◆ **Exercise**: In the entries below, find the line with "U3 pin PB2: N9 -> N8" and the line with "XT1: 20MHz (N3, N22) -> 8MHz (N3, N22)". Repeat exactly everything between them, those two lines included, but not the pictures.

◆ **Input for this task**:

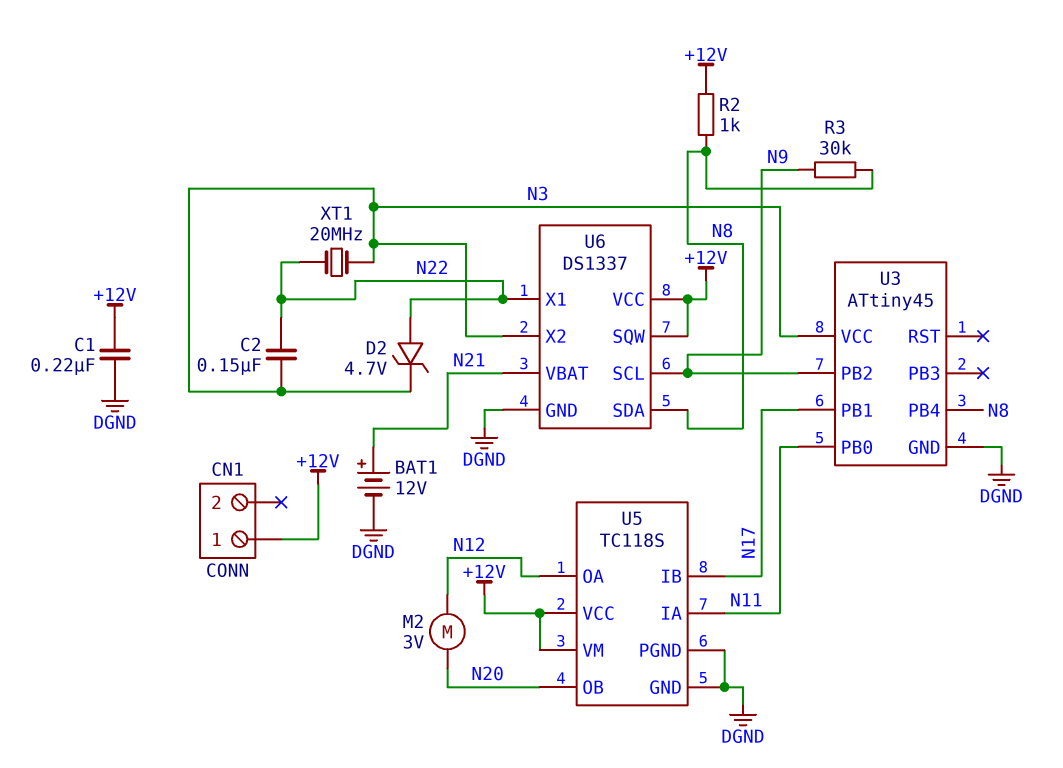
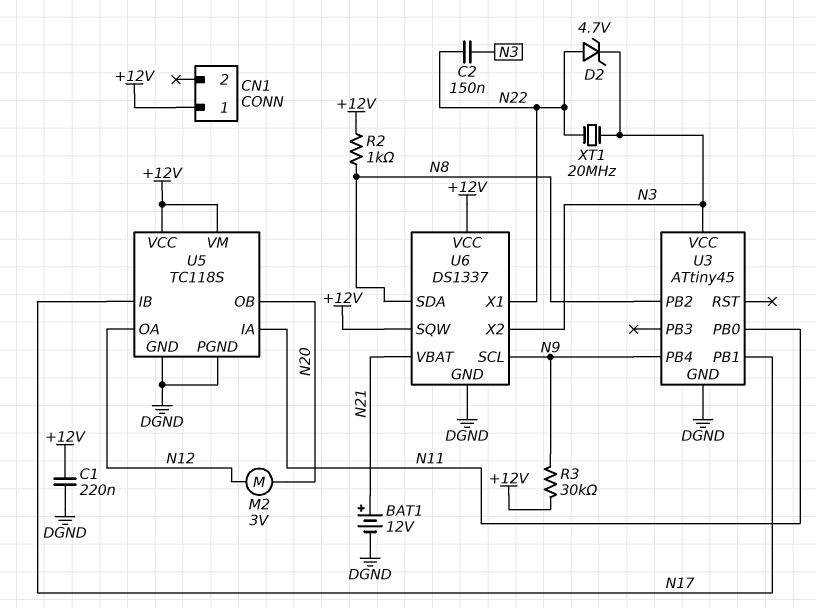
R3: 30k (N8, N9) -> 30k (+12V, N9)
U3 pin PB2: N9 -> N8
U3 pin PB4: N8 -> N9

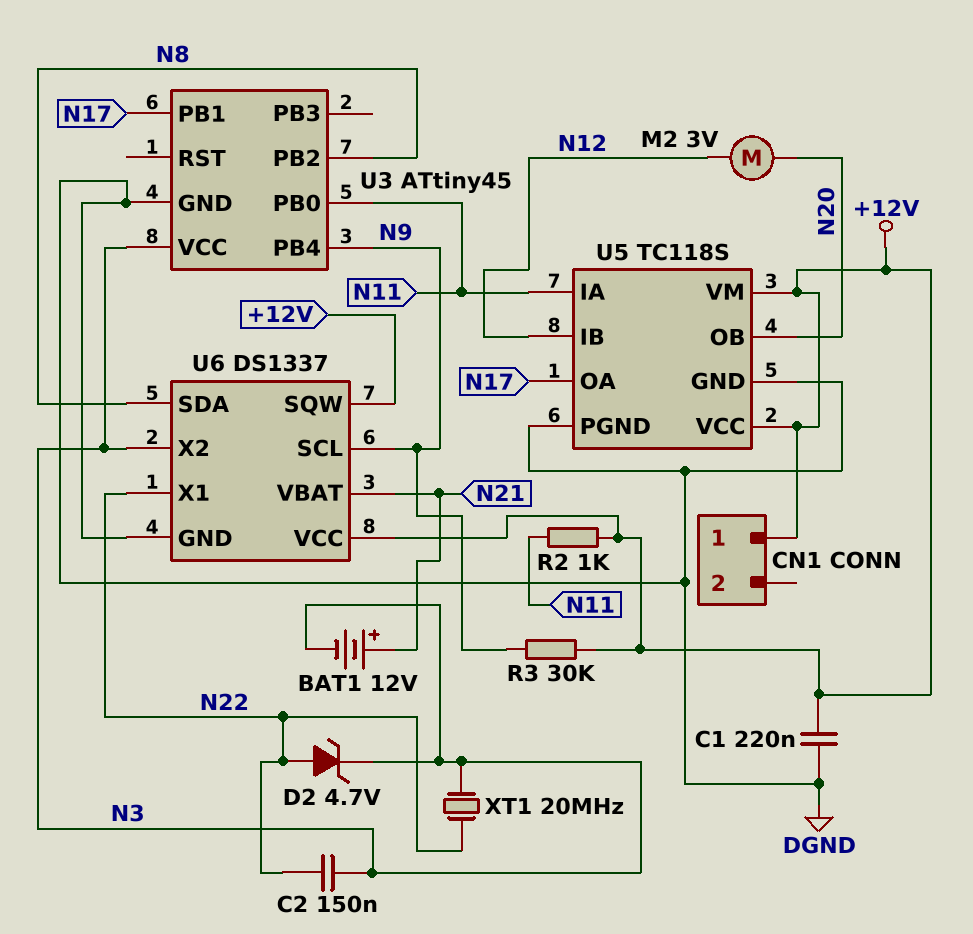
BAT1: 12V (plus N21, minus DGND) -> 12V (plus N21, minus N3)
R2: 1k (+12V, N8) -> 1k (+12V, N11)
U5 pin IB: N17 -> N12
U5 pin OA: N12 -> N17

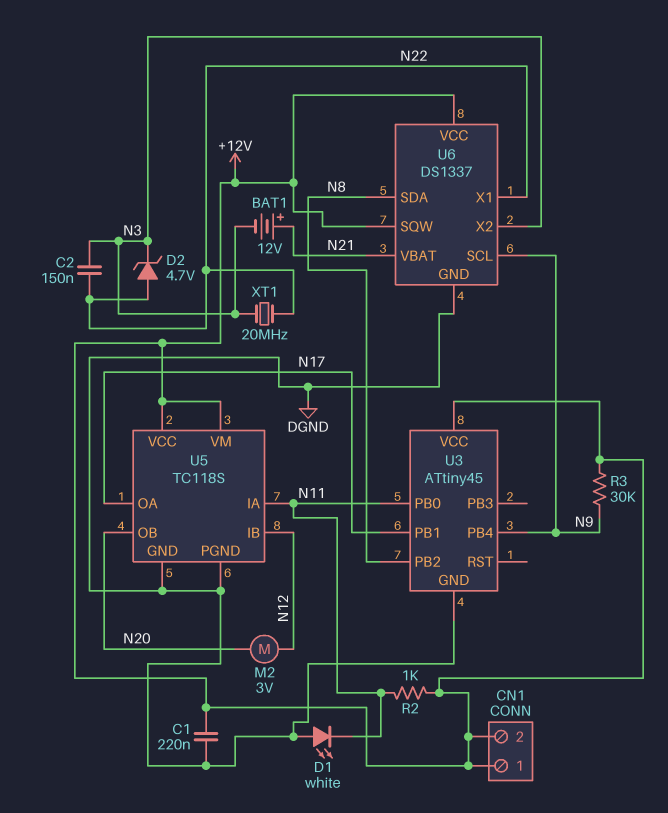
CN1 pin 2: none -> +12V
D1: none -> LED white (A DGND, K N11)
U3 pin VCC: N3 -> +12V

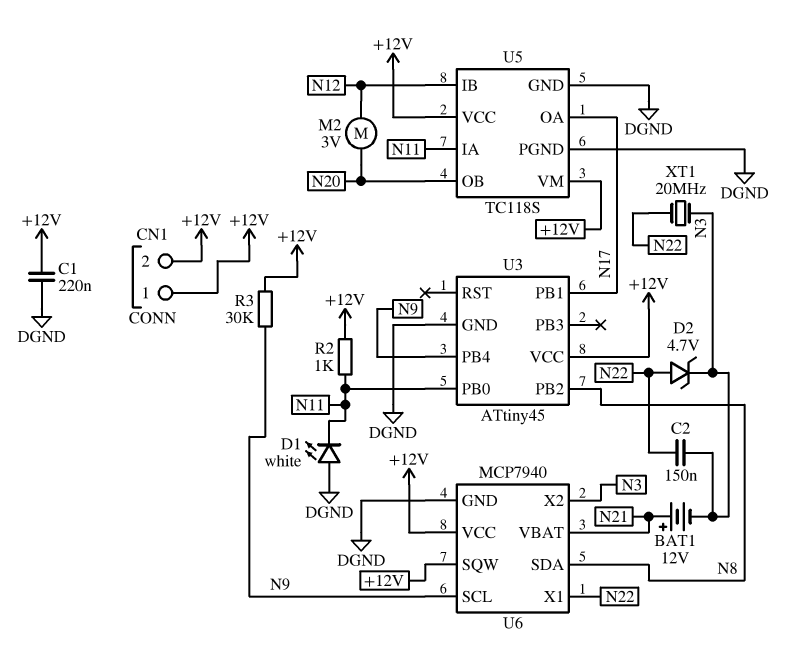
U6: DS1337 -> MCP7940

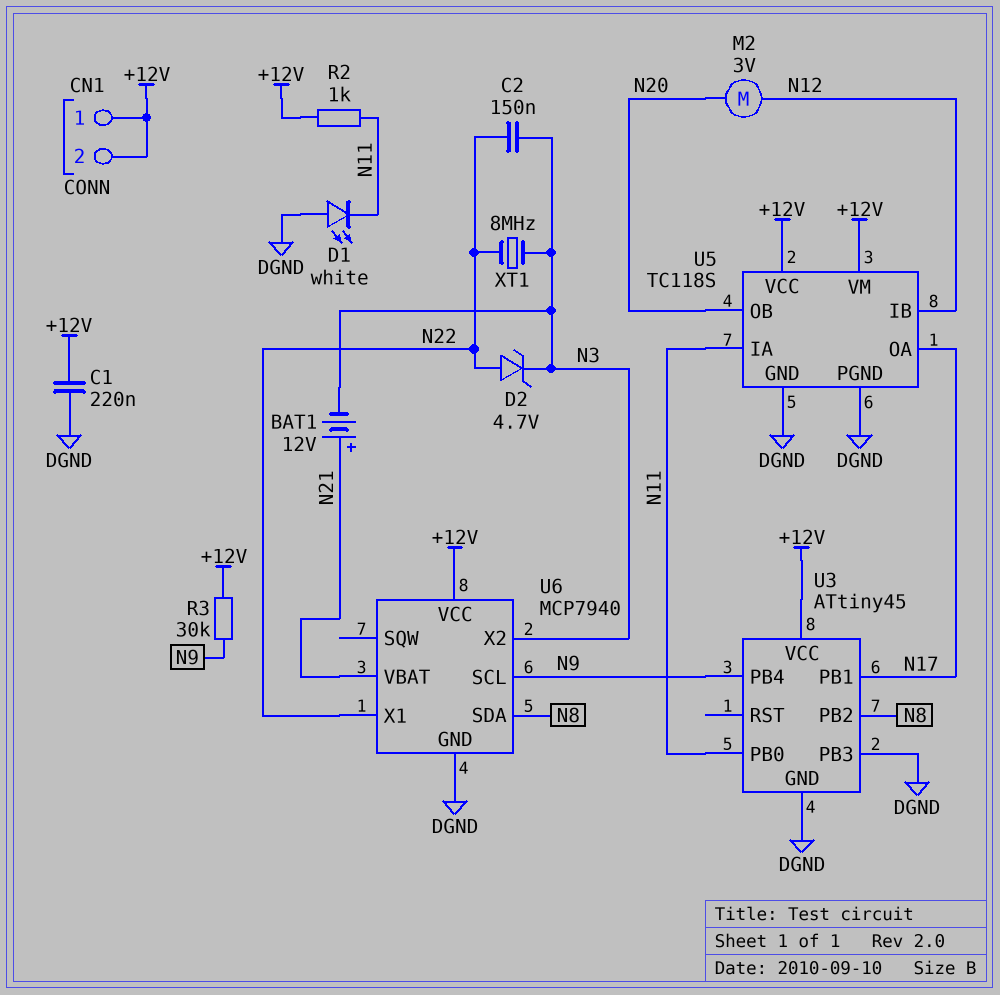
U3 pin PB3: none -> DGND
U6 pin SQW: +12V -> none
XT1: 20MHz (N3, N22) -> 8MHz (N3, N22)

* * *

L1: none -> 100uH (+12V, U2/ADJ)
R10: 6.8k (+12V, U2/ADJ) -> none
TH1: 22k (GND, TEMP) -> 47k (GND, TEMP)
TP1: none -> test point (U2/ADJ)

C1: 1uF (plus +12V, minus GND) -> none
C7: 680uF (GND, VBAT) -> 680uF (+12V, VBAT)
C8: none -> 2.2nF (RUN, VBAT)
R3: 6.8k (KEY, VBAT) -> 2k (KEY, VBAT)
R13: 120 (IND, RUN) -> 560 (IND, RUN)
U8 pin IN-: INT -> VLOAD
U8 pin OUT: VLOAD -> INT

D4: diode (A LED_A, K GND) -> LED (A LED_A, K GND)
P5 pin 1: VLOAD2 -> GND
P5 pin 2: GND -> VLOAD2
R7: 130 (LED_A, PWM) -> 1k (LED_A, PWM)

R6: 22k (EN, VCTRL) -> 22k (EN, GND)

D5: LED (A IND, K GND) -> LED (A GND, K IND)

◆ **Solution for this exercise**:
U3 pin PB2: N9 -> N8
U3 pin PB4: N8 -> N9

BAT1: 12V (plus N21, minus DGND) -> 12V (plus N21, minus N3)
R2: 1k (+12V, N8) -> 1k (+12V, N11)
U5 pin IB: N17 -> N12
U5 pin OA: N12 -> N17

CN1 pin 2: none -> +12V
D1: none -> LED white (A DGND, K N11)
U3 pin VCC: N3 -> +12V

U6: DS1337 -> MCP7940

U3 pin PB3: none -> DGND
U6 pin SQW: +12V -> none
XT1: 20MHz (N3, N22) -> 8MHz (N3, N22)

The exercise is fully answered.